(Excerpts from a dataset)

►

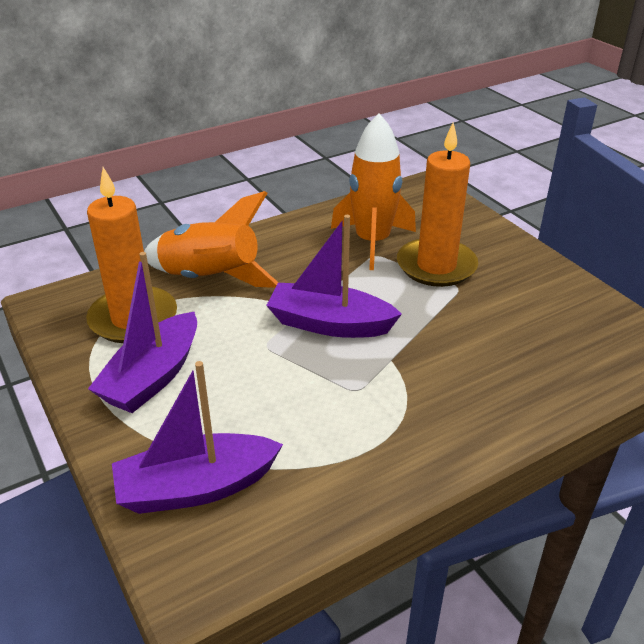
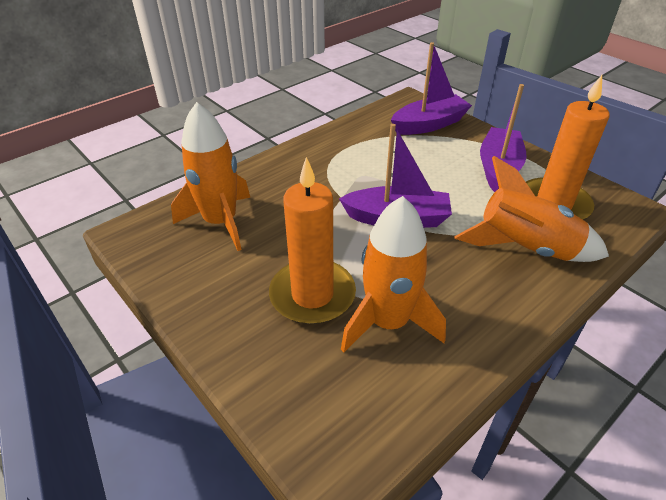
camera: 170 degrees right, 5 degrees up
none -> orange rocket [171,102,251,251]

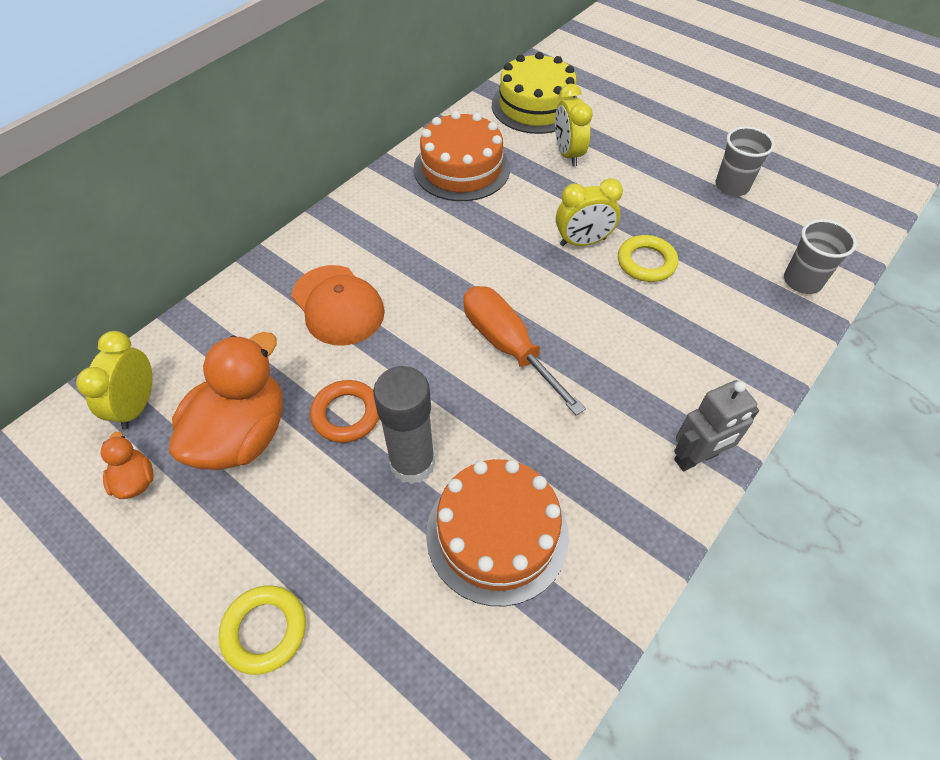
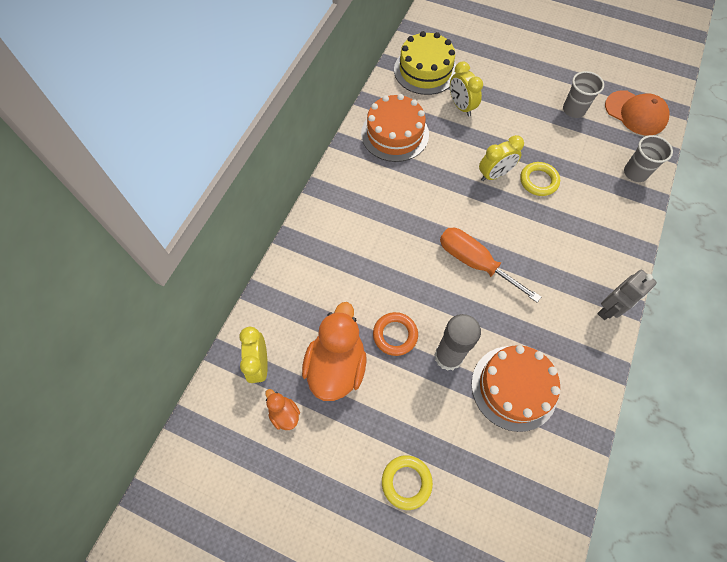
camera: 15 degrees left, 10 degrees up
orange cap [291,265,385,346] -> orange cap moved to [605,90,670,135]

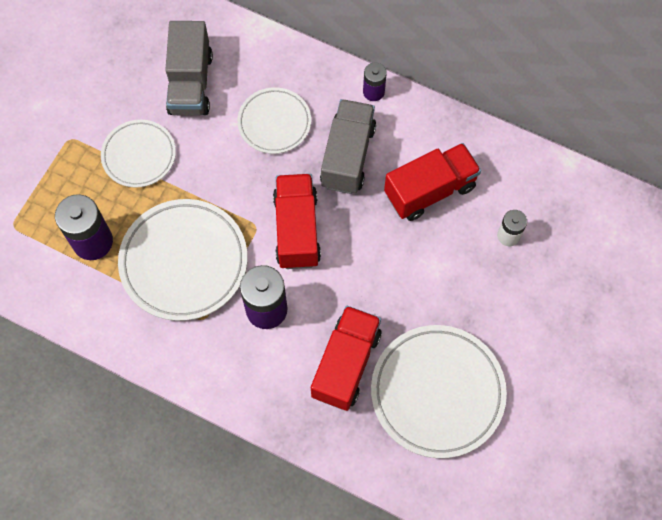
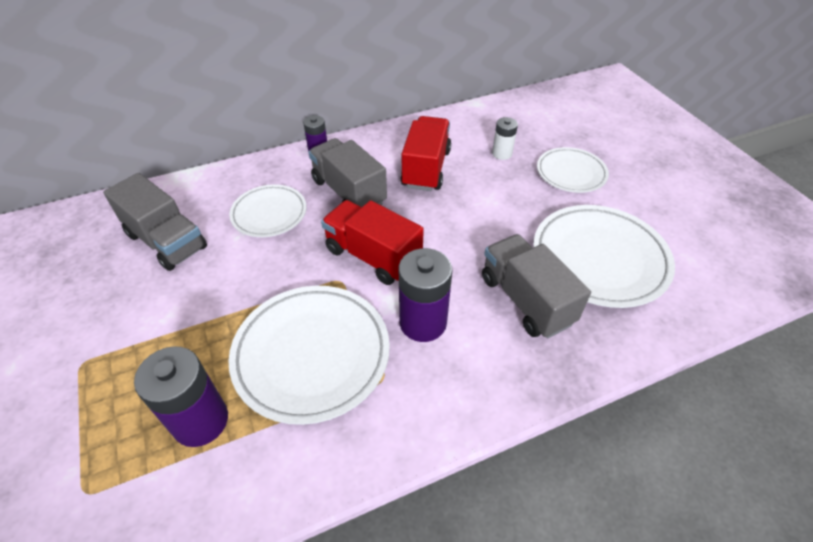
camera: 50 degrees left, 20 degrees down
white plate [101,120,176,188] -> white plate moved to [537,147,609,193]
red truck [311,306,381,411] -> grey truck [482,234,591,338]

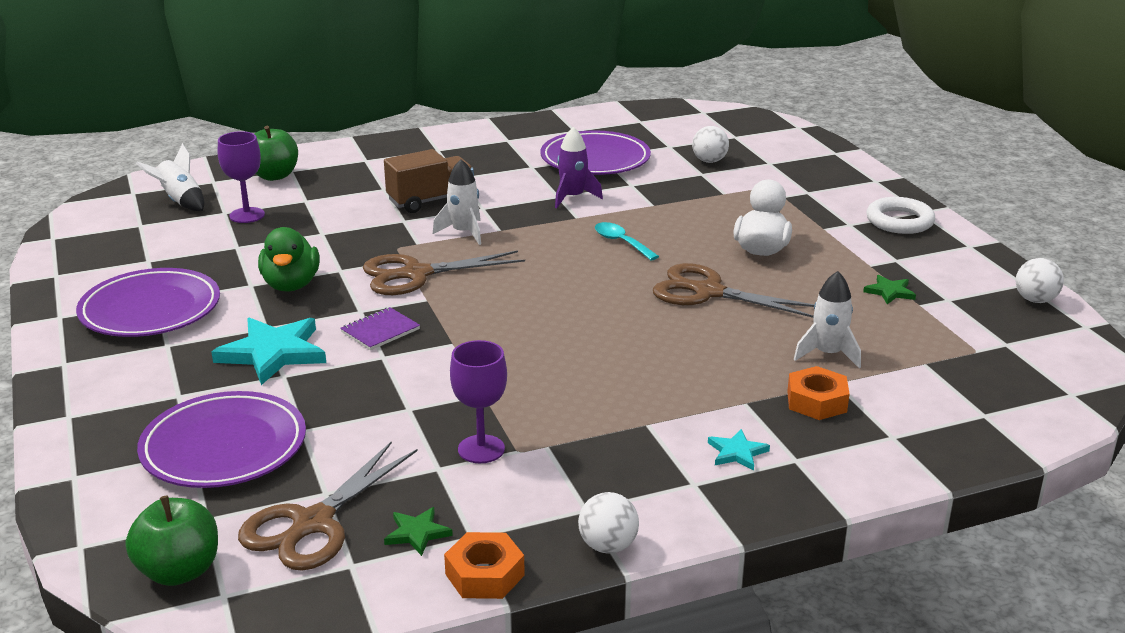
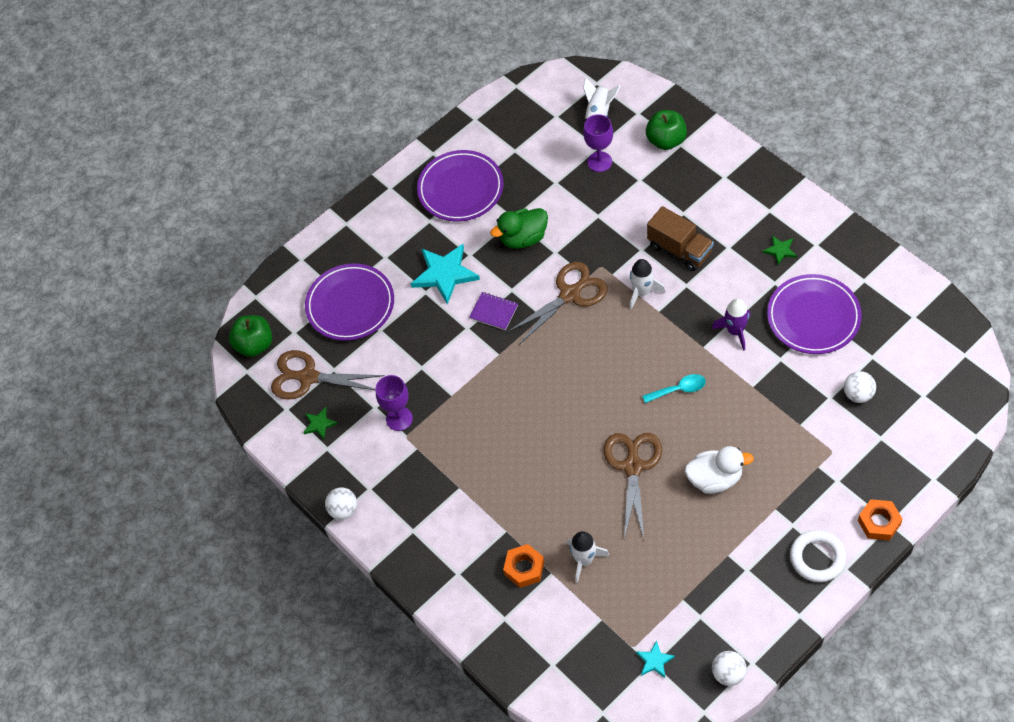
camera: 75 degrees right, 30 degrees up
brown scissors [363,250,525,295] -> brown scissors turned 90 degrees clockwise [507,262,608,345]
orange nut [444,532,525,599] -> orange nut moved to [858,499,902,541]
turquoise spoon [595,222,659,261] -> turquoise spoon turned 45 degrees clockwise [643,374,706,403]
turquoise star [708,429,770,471] -> turquoise star moved to [636,640,675,678]
green star [863,275,916,304] -> green star moved to [763,235,797,265]

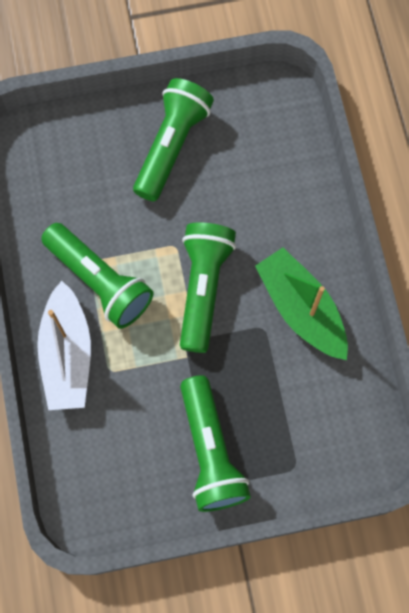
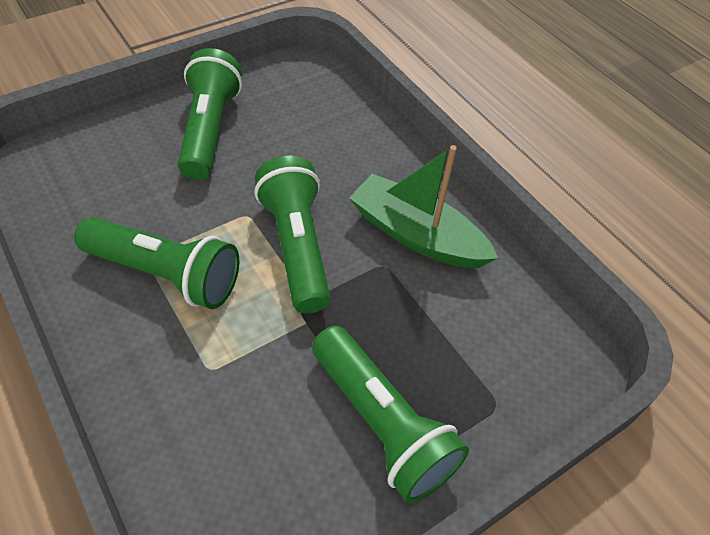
camera: 25 degrees left, 20 degrees down
white boat [37,281,91,410] -> none

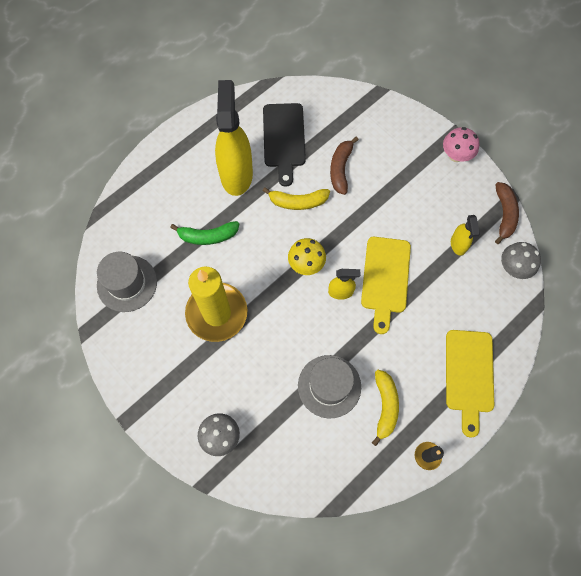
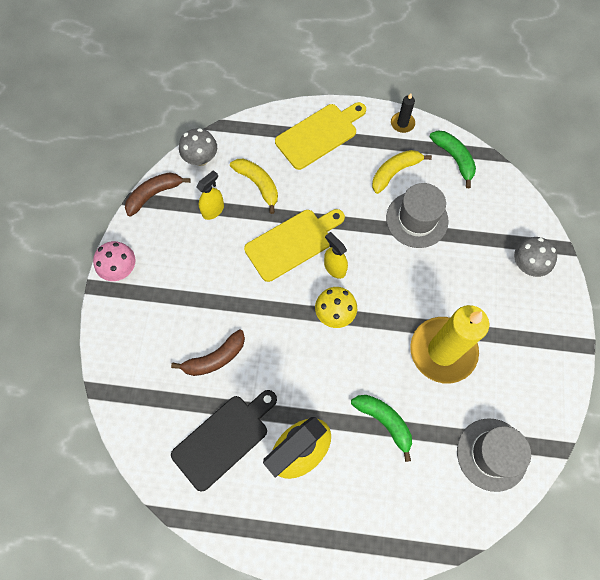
camera: 130 degrees left, 0 degrees up
yellow banana [263,187,330,210] -> yellow banana moved to [230,159,278,214]
none -> green banana [429,131,476,188]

◄

What you give back must match the entries exactly, apart from the omitted pictures.

• Result of the task:
camera: 170 degrees right, 5 degrees up
none -> orange rocket [171,102,251,251]

camera: 15 degrees left, 10 degrees up
orange cap [291,265,385,346] -> orange cap moved to [605,90,670,135]

camera: 50 degrees left, 20 degrees down
white plate [101,120,176,188] -> white plate moved to [537,147,609,193]
red truck [311,306,381,411] -> grey truck [482,234,591,338]

camera: 75 degrees right, 30 degrees up
brown scissors [363,250,525,295] -> brown scissors turned 90 degrees clockwise [507,262,608,345]
orange nut [444,532,525,599] -> orange nut moved to [858,499,902,541]
turquoise spoon [595,222,659,261] -> turquoise spoon turned 45 degrees clockwise [643,374,706,403]
turquoise star [708,429,770,471] -> turquoise star moved to [636,640,675,678]
green star [863,275,916,304] -> green star moved to [763,235,797,265]

camera: 25 degrees left, 20 degrees down
white boat [37,281,91,410] -> none

camera: 130 degrees left, 0 degrees up
yellow banana [263,187,330,210] -> yellow banana moved to [230,159,278,214]
none -> green banana [429,131,476,188]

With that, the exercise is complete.